Work order:
Word for word, output the data, with none of its pictures.

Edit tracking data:
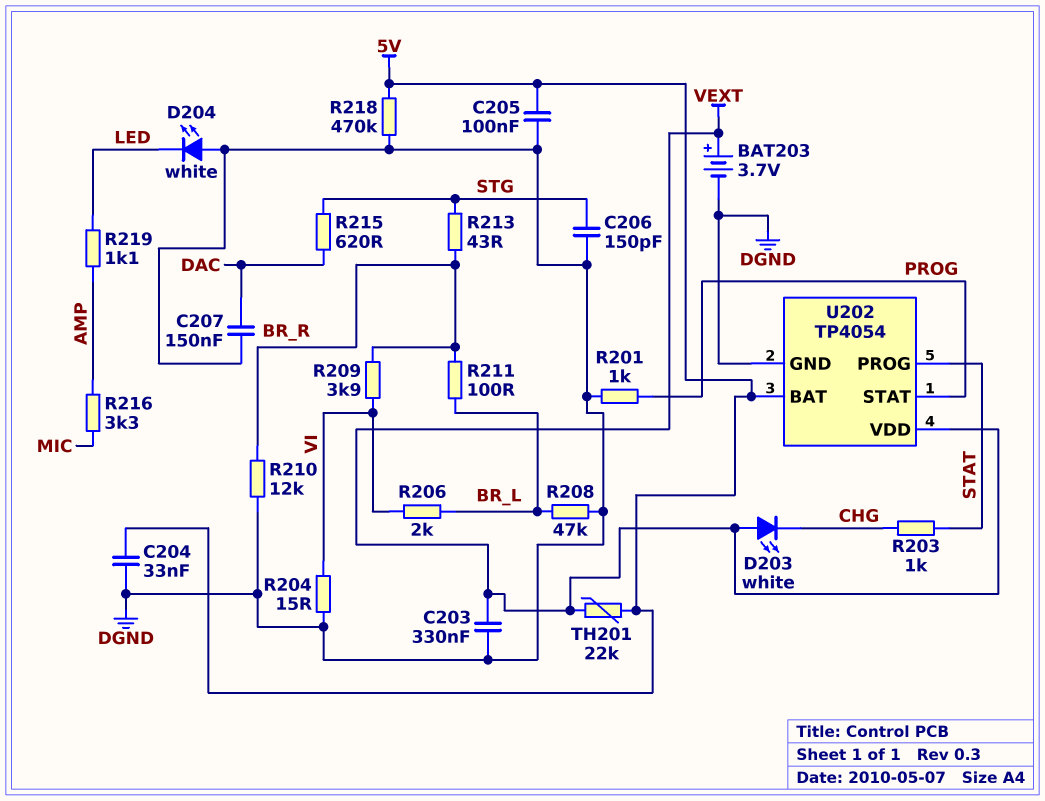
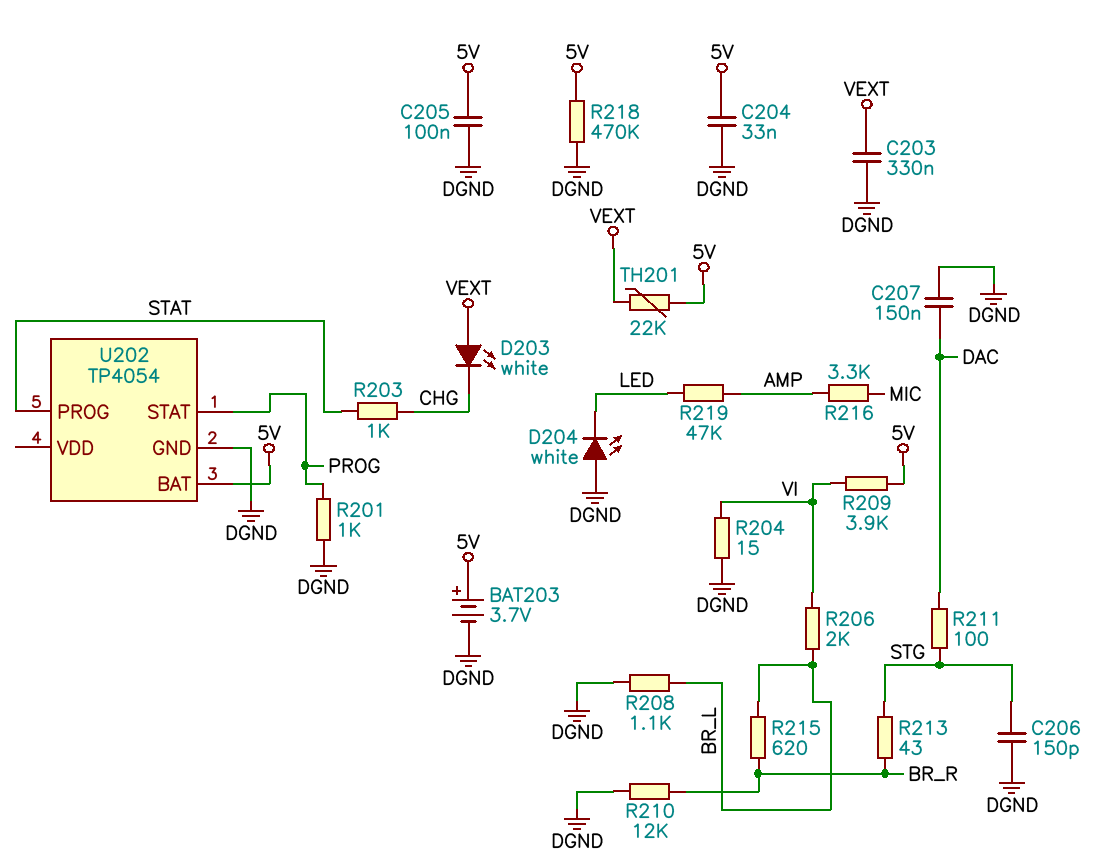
BAT203: 3.7V (plus VEXT, minus DGND) -> 3.7V (plus 5V, minus DGND)
R208: 47k (BR_L, DGND) -> 1.1k (BR_L, DGND)
R209: 3.9k (BR_R, VI) -> 3.9k (5V, VI)
R211: 100 (BR_L, BR_R) -> 100 (DAC, STG)
R215: 620 (DAC, STG) -> 620 (BR_L, BR_R)
R219: 1.1k (AMP, LED) -> 47k (AMP, LED)
U202 pin VDD: VEXT -> none

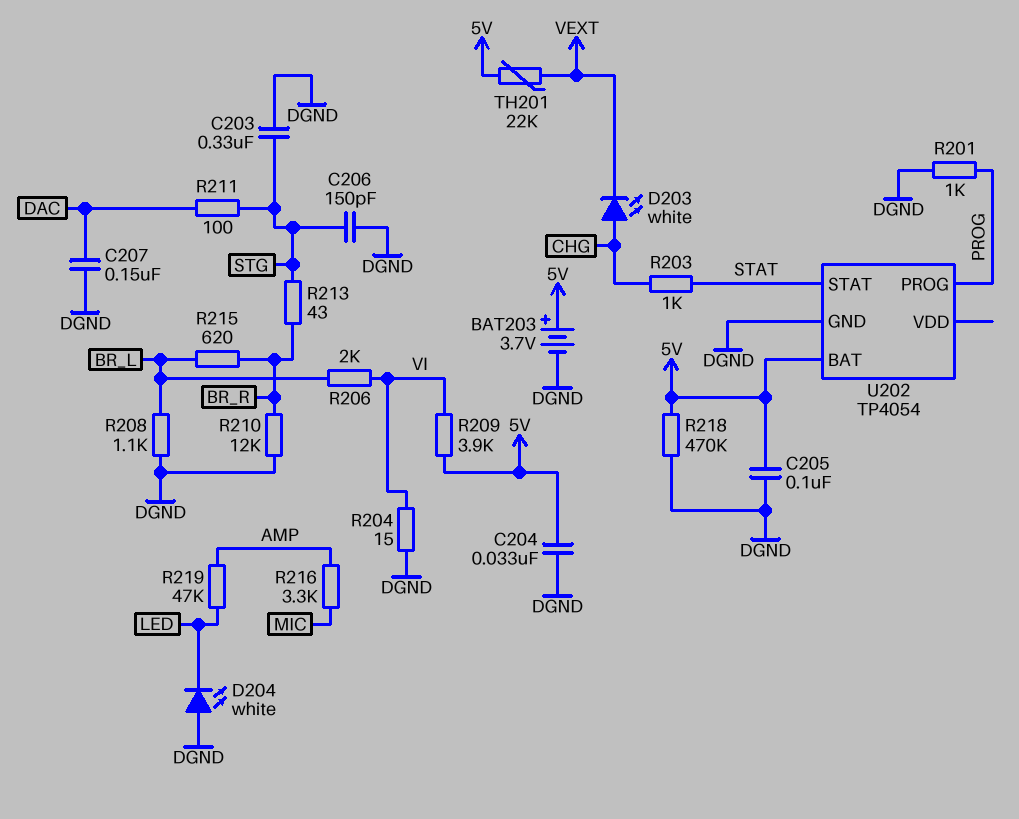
C203: 330nF (DGND, VEXT) -> 330nF (DGND, STG)
D203: LED white (A VEXT, K CHG) -> LED white (A CHG, K VEXT)
U202 pin PROG: STAT -> PROG
U202 pin STAT: PROG -> STAT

Answer section:
BAT203: 3.7V (plus VEXT, minus DGND) -> 3.7V (plus 5V, minus DGND)
R208: 47k (BR_L, DGND) -> 1.1k (BR_L, DGND)
R209: 3.9k (BR_R, VI) -> 3.9k (5V, VI)
R211: 100 (BR_L, BR_R) -> 100 (DAC, STG)
R215: 620 (DAC, STG) -> 620 (BR_L, BR_R)
R219: 1.1k (AMP, LED) -> 47k (AMP, LED)
U202 pin VDD: VEXT -> none

C203: 330nF (DGND, VEXT) -> 330nF (DGND, STG)
D203: LED white (A VEXT, K CHG) -> LED white (A CHG, K VEXT)
U202 pin PROG: STAT -> PROG
U202 pin STAT: PROG -> STAT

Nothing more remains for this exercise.